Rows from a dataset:
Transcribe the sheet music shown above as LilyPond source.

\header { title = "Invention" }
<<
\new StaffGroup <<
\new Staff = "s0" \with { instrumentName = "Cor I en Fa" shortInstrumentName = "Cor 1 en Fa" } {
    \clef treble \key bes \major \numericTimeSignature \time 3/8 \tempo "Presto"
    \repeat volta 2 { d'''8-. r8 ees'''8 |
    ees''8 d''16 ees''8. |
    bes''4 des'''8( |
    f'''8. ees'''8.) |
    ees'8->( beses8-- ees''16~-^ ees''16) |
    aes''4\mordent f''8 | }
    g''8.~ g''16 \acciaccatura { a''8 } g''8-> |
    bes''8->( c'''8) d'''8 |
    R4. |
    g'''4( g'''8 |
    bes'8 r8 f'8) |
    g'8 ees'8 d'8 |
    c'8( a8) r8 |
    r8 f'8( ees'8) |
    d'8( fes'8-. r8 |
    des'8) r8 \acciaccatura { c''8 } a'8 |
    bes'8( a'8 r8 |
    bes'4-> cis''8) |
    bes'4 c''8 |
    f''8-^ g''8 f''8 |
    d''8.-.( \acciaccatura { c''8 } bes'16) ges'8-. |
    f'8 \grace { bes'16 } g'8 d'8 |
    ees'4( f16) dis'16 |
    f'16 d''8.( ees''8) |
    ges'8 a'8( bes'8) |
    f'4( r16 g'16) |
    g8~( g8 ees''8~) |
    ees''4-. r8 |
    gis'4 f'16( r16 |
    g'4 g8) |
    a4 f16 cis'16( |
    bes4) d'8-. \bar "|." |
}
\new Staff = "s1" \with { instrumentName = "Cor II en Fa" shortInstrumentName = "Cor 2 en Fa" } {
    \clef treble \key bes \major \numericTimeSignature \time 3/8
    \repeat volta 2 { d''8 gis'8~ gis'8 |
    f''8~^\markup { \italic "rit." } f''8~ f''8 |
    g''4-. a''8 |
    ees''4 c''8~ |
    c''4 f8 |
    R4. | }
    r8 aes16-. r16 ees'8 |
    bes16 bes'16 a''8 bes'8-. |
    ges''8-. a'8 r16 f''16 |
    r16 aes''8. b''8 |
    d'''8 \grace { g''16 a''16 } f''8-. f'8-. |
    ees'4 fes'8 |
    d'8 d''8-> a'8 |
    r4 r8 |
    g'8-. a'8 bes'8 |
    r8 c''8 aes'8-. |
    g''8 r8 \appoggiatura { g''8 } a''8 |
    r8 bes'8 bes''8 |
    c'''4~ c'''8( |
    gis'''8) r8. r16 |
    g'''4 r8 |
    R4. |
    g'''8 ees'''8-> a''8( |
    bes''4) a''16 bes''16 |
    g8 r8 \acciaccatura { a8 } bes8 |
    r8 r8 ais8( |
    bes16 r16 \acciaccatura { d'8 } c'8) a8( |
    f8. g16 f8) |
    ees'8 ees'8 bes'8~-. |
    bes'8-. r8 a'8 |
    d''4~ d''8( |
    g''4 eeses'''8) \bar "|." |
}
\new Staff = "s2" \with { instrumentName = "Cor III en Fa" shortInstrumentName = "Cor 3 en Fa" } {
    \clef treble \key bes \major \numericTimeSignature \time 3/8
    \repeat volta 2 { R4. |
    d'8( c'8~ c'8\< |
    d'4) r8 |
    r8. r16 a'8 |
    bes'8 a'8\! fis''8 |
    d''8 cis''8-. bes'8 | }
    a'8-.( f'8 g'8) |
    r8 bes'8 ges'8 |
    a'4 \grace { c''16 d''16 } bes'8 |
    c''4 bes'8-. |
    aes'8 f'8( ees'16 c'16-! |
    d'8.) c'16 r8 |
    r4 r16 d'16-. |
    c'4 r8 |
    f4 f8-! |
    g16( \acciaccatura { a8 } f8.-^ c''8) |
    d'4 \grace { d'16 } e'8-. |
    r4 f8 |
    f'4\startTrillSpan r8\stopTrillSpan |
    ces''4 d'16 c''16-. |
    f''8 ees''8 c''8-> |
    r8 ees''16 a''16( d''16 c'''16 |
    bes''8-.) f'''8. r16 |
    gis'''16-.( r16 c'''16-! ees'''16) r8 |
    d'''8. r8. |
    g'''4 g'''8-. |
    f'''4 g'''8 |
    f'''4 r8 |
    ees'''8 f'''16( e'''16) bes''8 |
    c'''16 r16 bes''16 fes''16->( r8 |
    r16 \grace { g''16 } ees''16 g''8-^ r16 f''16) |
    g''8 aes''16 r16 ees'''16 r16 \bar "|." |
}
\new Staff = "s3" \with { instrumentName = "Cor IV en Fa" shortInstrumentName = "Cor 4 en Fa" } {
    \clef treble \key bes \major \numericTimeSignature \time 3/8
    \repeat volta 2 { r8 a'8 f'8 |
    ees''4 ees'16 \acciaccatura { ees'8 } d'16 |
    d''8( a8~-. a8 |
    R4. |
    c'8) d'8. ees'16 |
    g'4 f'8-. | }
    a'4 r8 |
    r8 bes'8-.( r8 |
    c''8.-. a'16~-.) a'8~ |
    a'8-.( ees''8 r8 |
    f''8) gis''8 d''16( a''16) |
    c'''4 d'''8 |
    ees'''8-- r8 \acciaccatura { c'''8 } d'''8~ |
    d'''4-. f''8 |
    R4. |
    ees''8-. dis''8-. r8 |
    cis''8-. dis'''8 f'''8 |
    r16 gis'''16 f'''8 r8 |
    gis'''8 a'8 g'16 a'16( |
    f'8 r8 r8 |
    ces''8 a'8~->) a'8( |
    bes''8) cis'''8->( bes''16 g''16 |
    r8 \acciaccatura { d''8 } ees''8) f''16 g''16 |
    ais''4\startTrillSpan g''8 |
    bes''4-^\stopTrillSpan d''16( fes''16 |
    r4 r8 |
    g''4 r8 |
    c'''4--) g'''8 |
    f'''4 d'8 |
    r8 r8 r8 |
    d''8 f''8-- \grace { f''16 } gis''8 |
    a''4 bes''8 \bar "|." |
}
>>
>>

### Job
Gather every line of the data above that contains the string "repeat", and copy each one unchanged.

### Reply
    \repeat volta 2 { d'''8-. r8 ees'''8 |
    \repeat volta 2 { d''8 gis'8~ gis'8 |
    \repeat volta 2 { R4. |
    \repeat volta 2 { r8 a'8 f'8 |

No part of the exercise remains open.